§ Exercise requirements:
The material below has pictures in it. Set down only the lines from the line containing "D4: diode 1N914" through the line containing "R8: 15k (+3V3, TEMP) -> 33k (+3V3, TEMP)", word for word, and leave the pictures behind.

• • • •

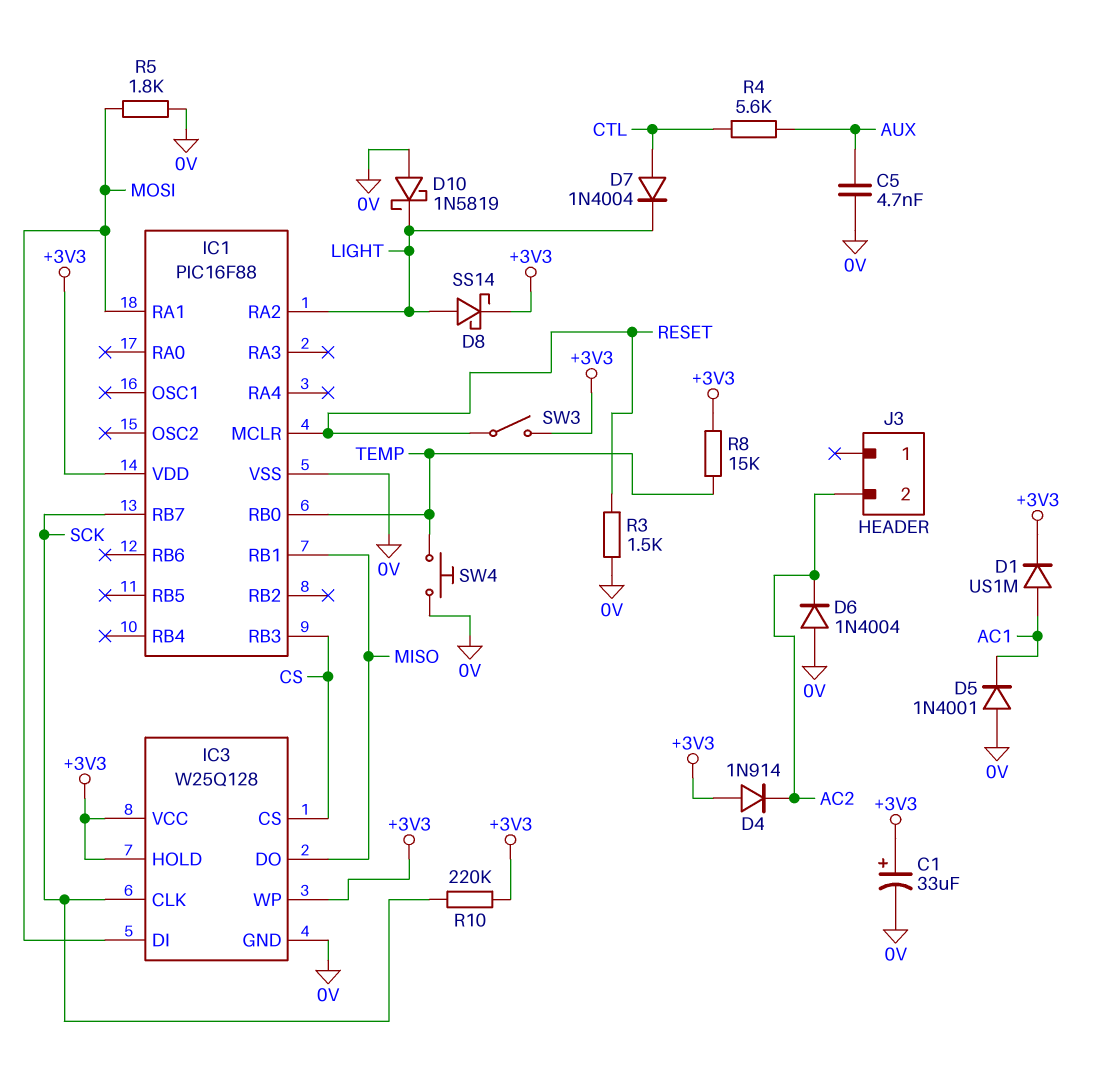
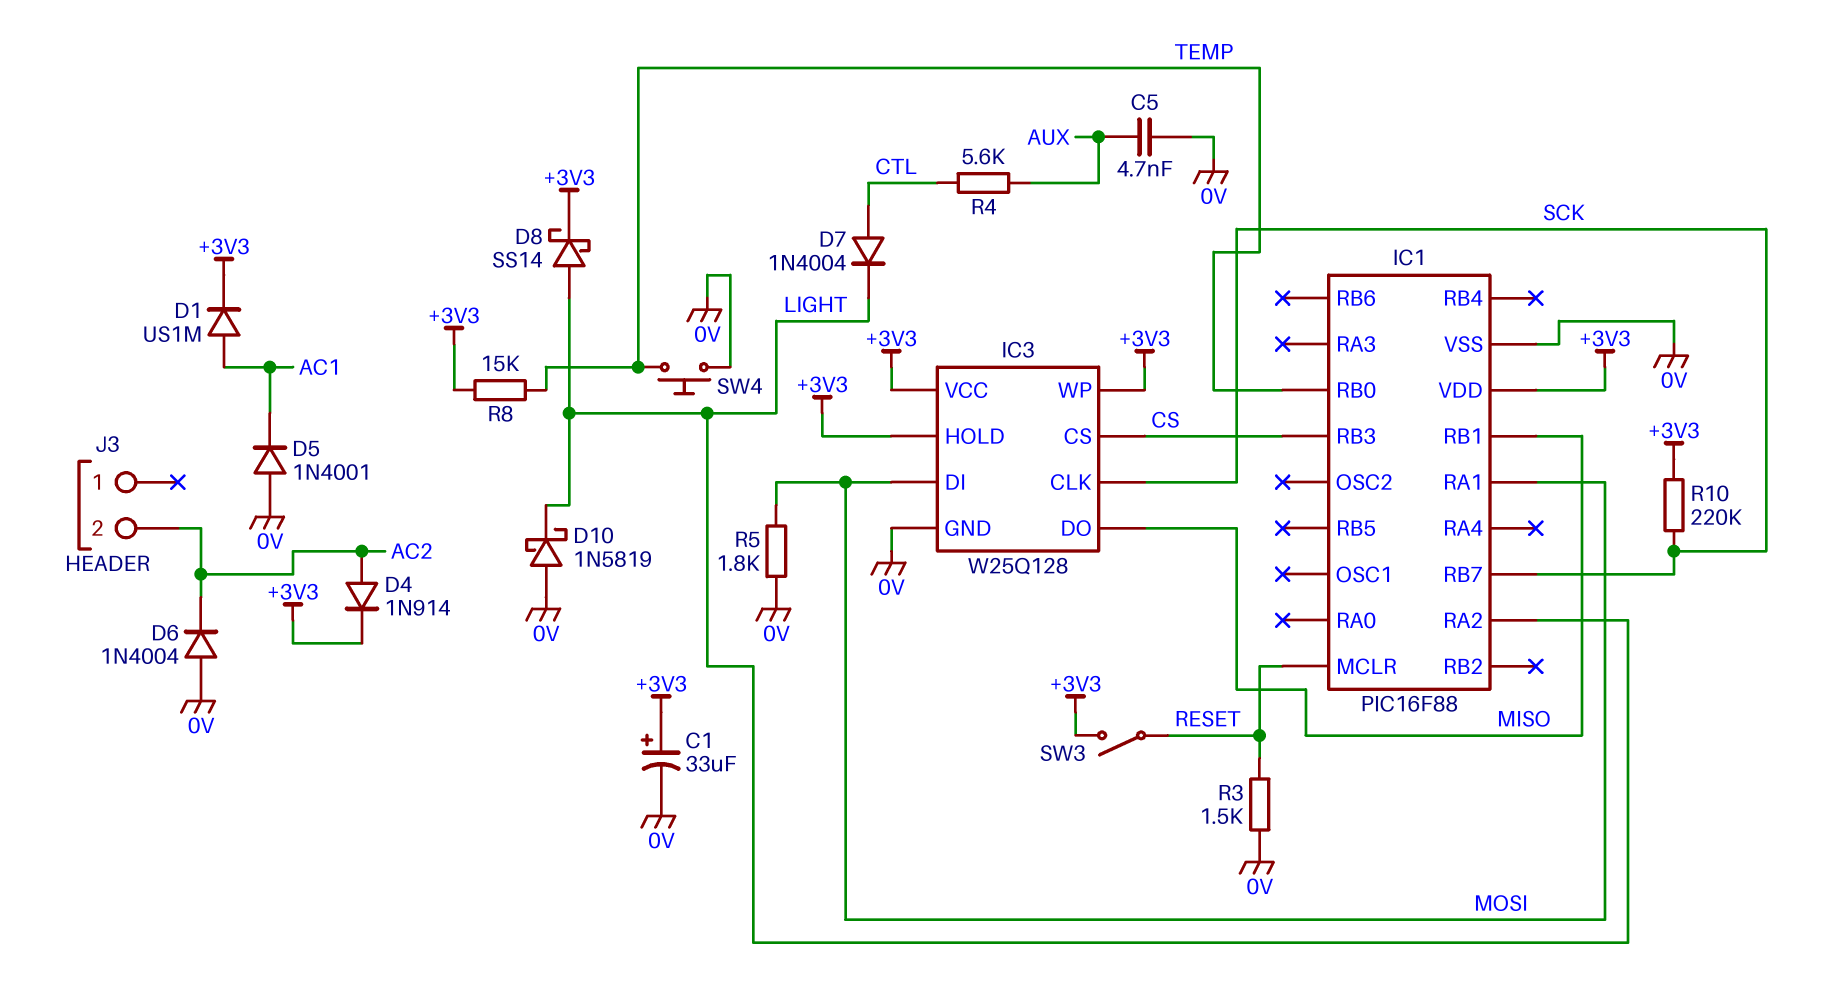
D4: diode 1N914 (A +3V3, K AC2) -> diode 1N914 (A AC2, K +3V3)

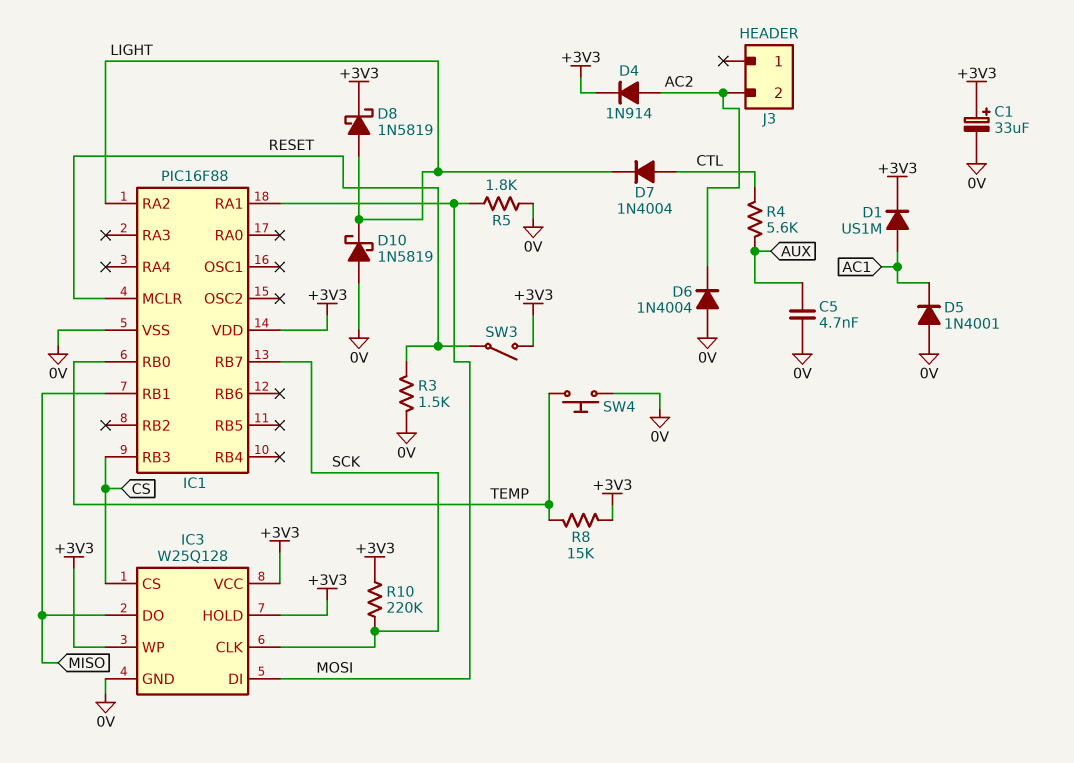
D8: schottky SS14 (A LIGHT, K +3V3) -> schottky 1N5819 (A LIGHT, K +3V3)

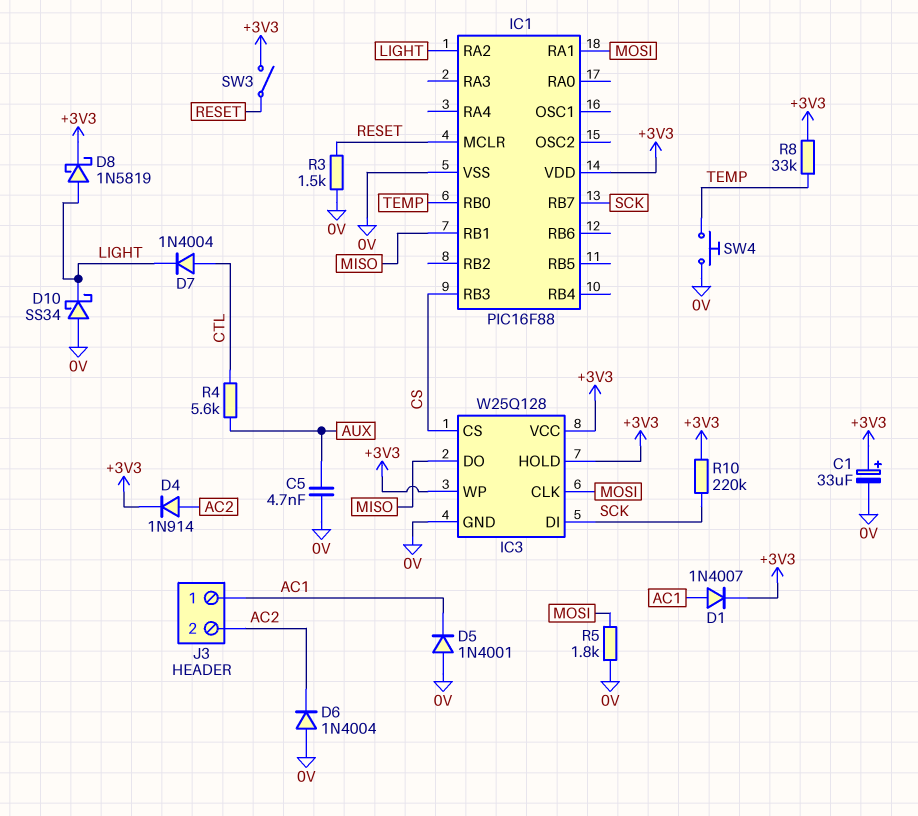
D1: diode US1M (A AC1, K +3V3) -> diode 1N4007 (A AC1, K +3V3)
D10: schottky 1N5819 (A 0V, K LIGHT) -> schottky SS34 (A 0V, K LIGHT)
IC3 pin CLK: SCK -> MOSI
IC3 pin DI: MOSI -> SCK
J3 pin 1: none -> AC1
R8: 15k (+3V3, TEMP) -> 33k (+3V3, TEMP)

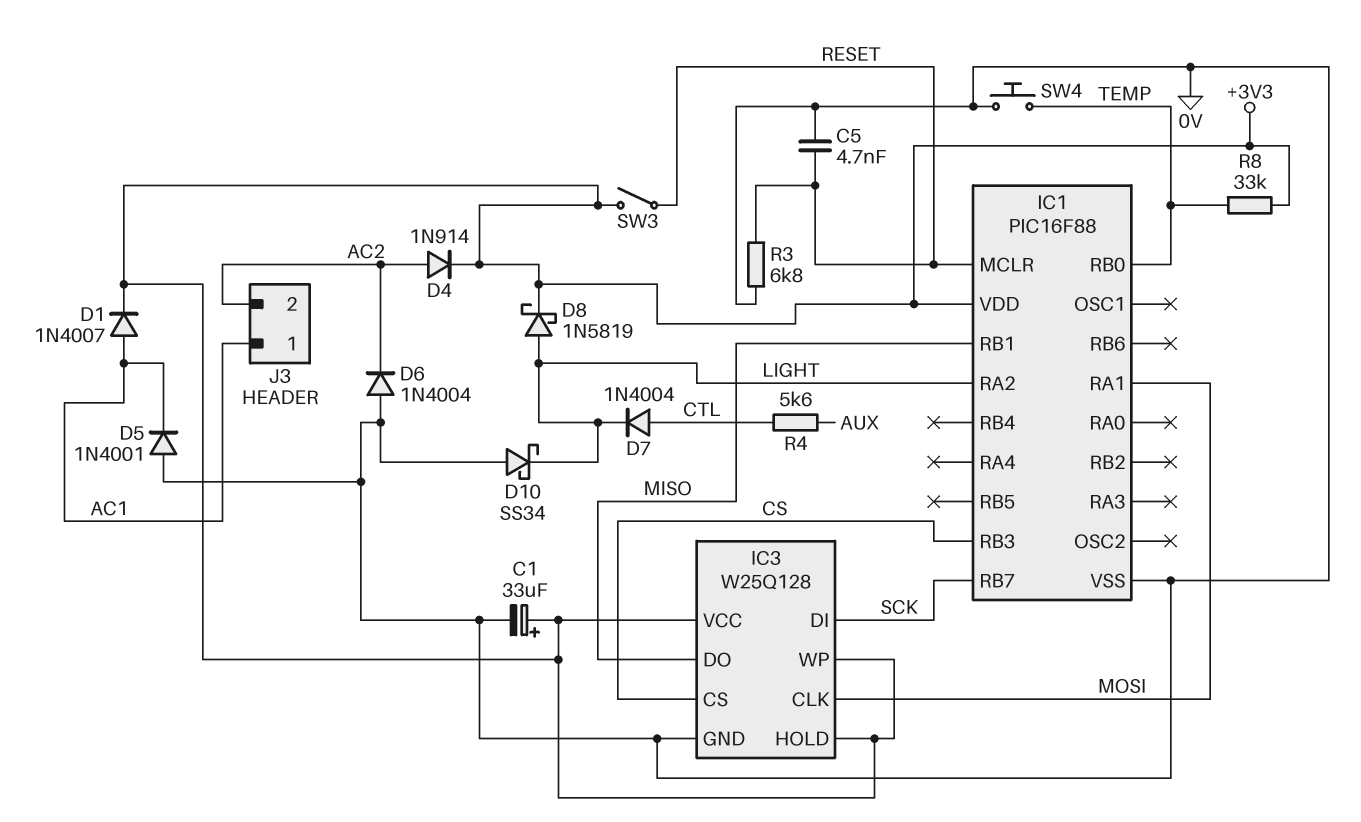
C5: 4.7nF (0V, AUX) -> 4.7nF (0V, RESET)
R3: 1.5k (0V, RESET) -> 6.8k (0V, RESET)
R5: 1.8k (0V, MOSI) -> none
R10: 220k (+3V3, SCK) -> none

• • • •

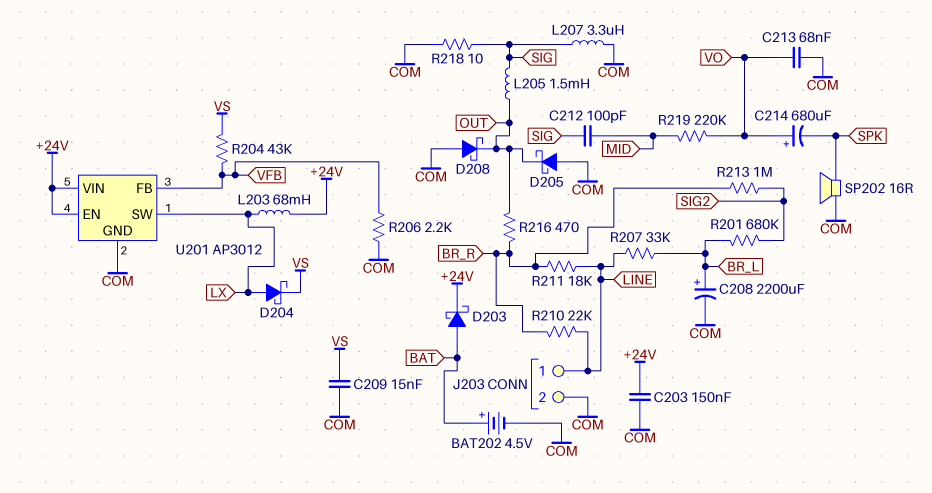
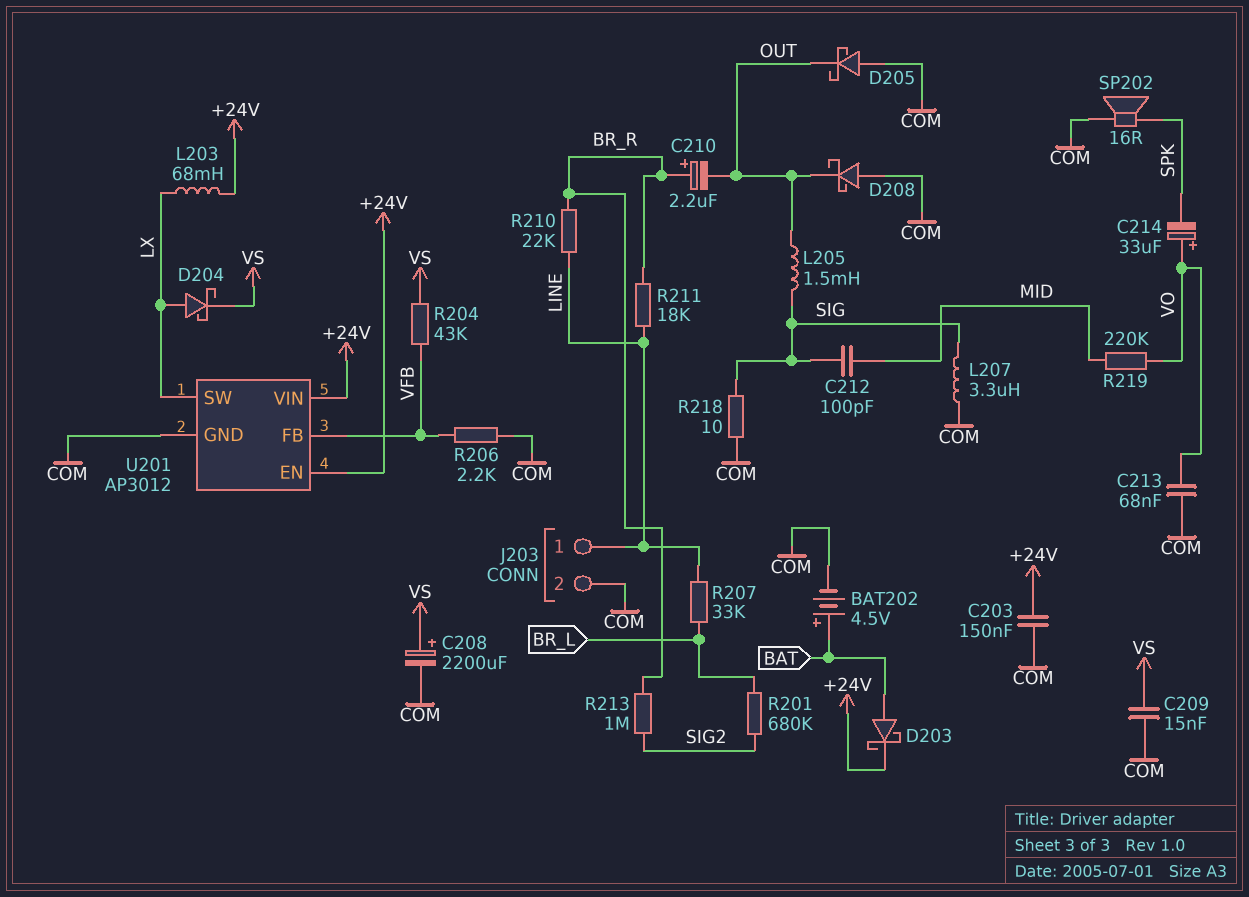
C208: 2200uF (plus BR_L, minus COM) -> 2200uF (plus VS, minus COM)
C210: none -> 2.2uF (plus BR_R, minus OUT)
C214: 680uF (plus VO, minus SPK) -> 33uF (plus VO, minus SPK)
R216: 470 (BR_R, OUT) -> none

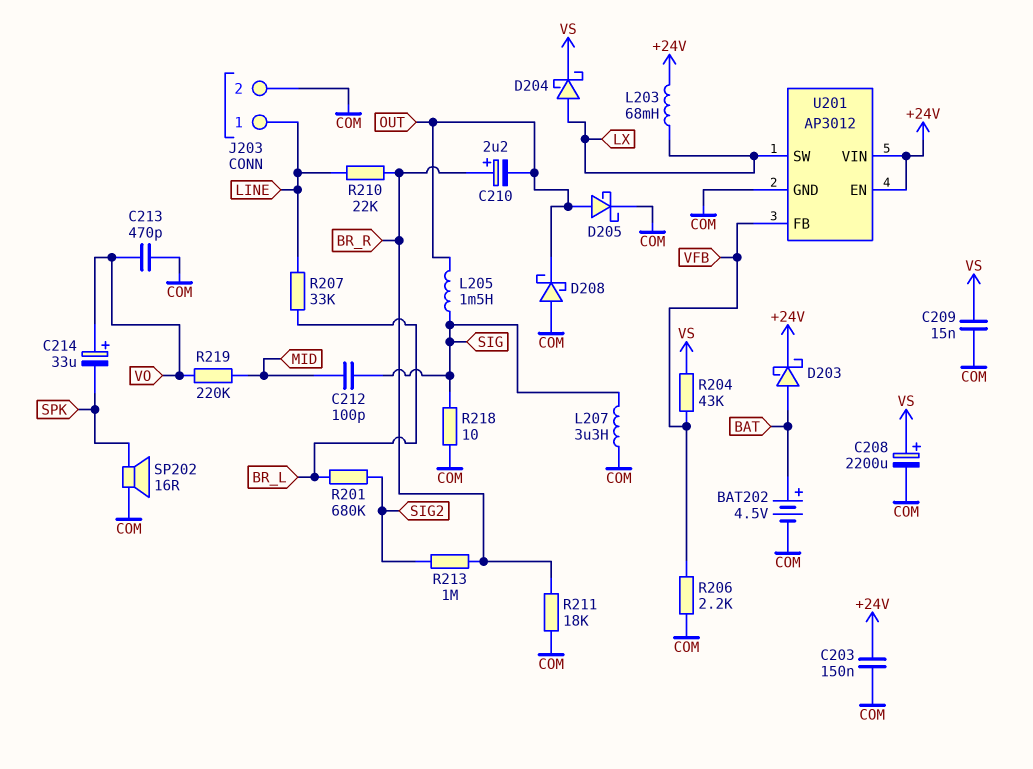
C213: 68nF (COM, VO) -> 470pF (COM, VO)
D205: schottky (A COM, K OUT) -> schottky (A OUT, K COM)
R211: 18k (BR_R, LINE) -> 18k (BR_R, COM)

• • • •

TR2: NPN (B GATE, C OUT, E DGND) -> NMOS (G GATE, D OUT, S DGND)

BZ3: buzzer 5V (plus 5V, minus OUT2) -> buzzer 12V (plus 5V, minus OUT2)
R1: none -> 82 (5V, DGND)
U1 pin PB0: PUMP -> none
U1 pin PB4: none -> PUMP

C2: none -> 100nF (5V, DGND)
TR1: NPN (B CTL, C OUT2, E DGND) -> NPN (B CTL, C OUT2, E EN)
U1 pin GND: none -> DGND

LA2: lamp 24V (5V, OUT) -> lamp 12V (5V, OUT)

• • • •

§ Result:
D4: diode 1N914 (A +3V3, K AC2) -> diode 1N914 (A AC2, K +3V3)

D8: schottky SS14 (A LIGHT, K +3V3) -> schottky 1N5819 (A LIGHT, K +3V3)

D1: diode US1M (A AC1, K +3V3) -> diode 1N4007 (A AC1, K +3V3)
D10: schottky 1N5819 (A 0V, K LIGHT) -> schottky SS34 (A 0V, K LIGHT)
IC3 pin CLK: SCK -> MOSI
IC3 pin DI: MOSI -> SCK
J3 pin 1: none -> AC1
R8: 15k (+3V3, TEMP) -> 33k (+3V3, TEMP)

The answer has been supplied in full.